* DATA FOR THIS TASK
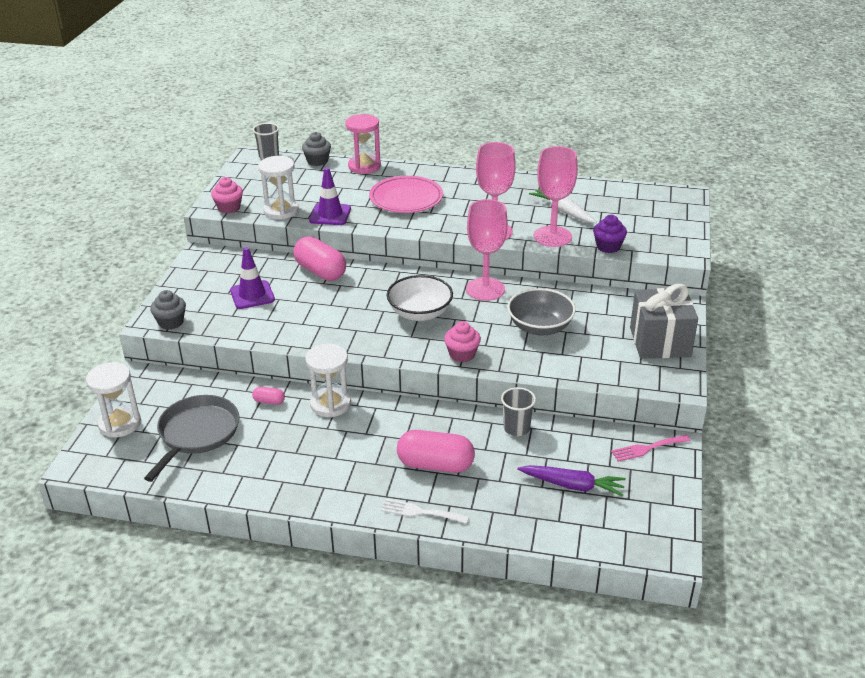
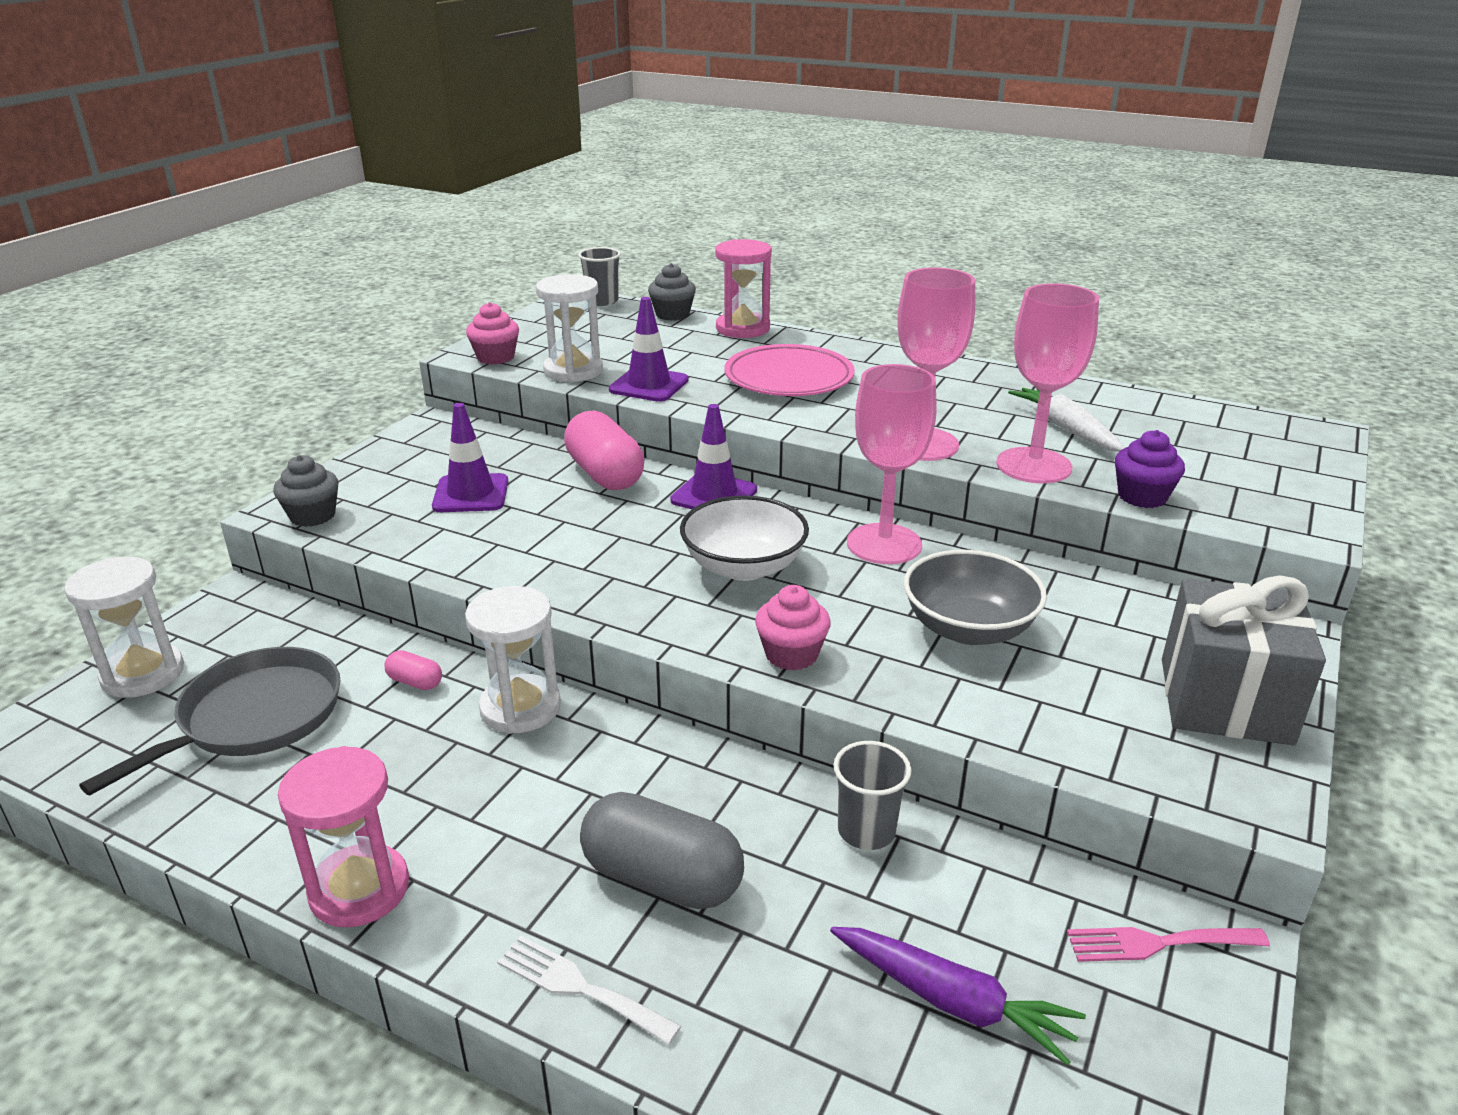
camera: 15 degrees right, 5 degrees down
pink capsule [397,430,475,473] -> grey capsule [580,792,744,909]
none -> pink hourglass [278,746,409,927]
none -> purple traffic cone [670,404,757,509]

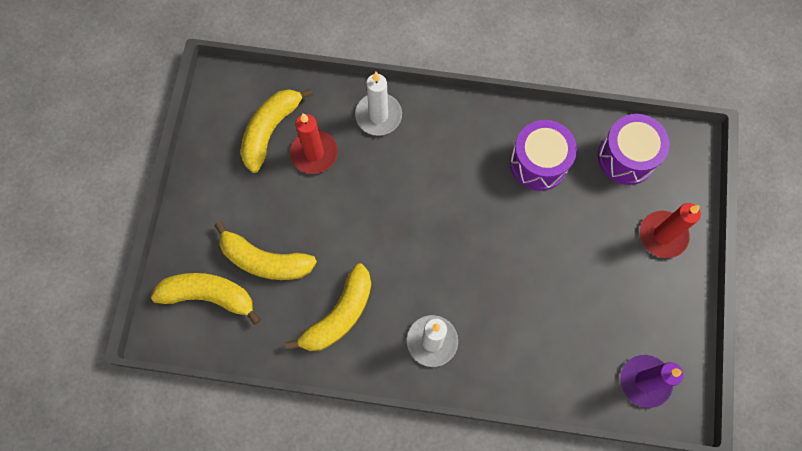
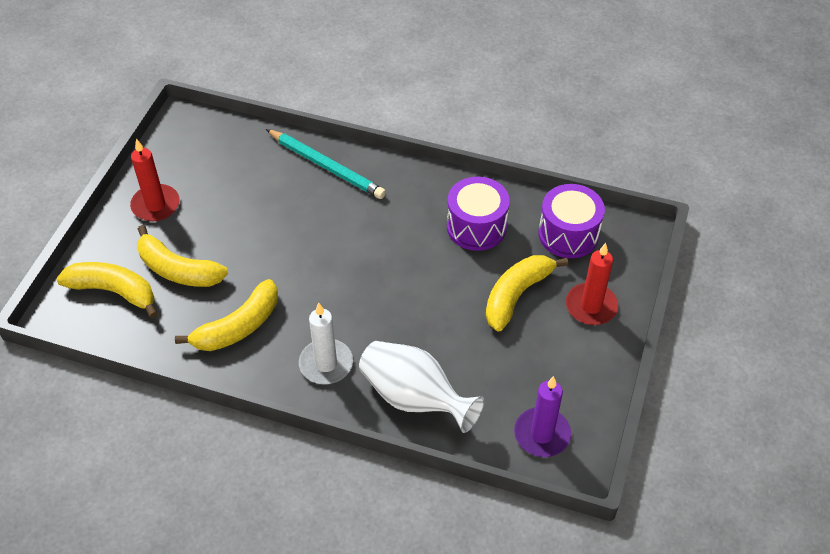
camera: 10 degrees right, 20 degrees down
yellow banana [241,88,313,173] -> yellow banana moved to [486,255,568,332]
red candle [290,113,338,174] -> red candle moved to [130,139,179,221]
white candle [355,72,402,136] -> turquoise pencil [266,129,386,199]
none -> white vase [359,341,484,433]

* TASK OBJECTIVE
What you return must match the records exactly, apart from the images, which are omitted.

* RESPONSE TO THE EXERCISE
camera: 15 degrees right, 5 degrees down
pink capsule [397,430,475,473] -> grey capsule [580,792,744,909]
none -> pink hourglass [278,746,409,927]
none -> purple traffic cone [670,404,757,509]

camera: 10 degrees right, 20 degrees down
yellow banana [241,88,313,173] -> yellow banana moved to [486,255,568,332]
red candle [290,113,338,174] -> red candle moved to [130,139,179,221]
white candle [355,72,402,136] -> turquoise pencil [266,129,386,199]
none -> white vase [359,341,484,433]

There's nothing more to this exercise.